**YOUR GOAL**
Down to the last line, retype each line of the entries exactly, starting with the one that contains "pink vase [481,111,522,186]".

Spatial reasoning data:
★ ★ ★ ★

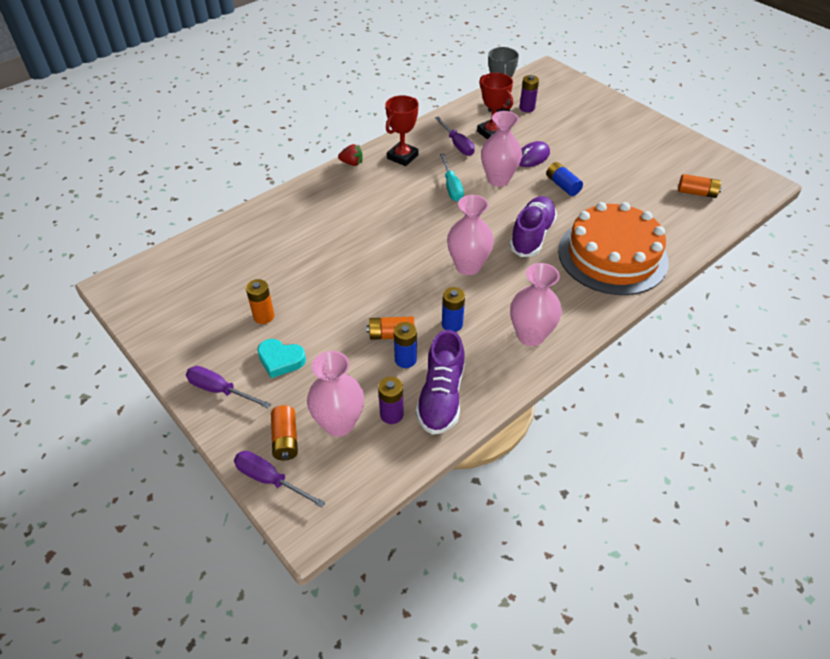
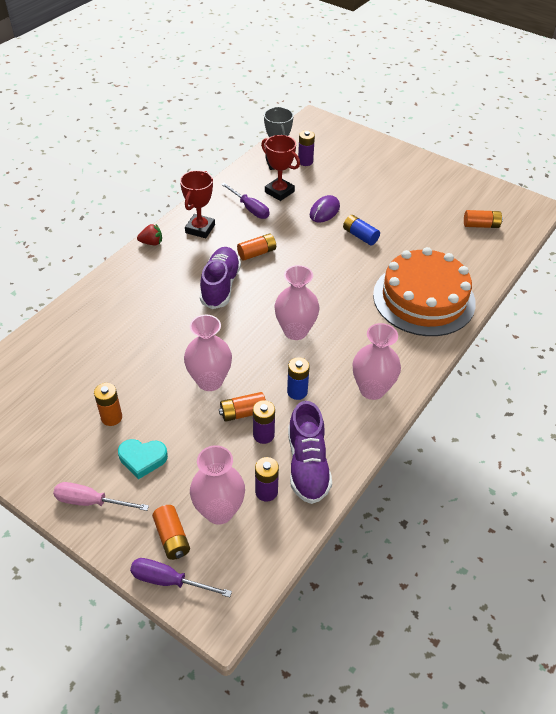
camera: 15 degrees left, 0 degrees up
purple screwdriver [186,366,271,408] -> pink screwdriver [53,482,149,511]
blue battery [394,322,417,368] -> purple battery [253,400,275,444]
turquoise screwdriver [440,153,464,202] -> orange battery [237,233,276,261]
pink vase [481,111,522,186] -> pink vase moved to [184,315,232,391]
purple shoe [509,196,557,257] -> purple shoe moved to [200,247,241,309]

★ ★ ★ ★

**ANSWER SPACE**
pink vase [481,111,522,186] -> pink vase moved to [184,315,232,391]
purple shoe [509,196,557,257] -> purple shoe moved to [200,247,241,309]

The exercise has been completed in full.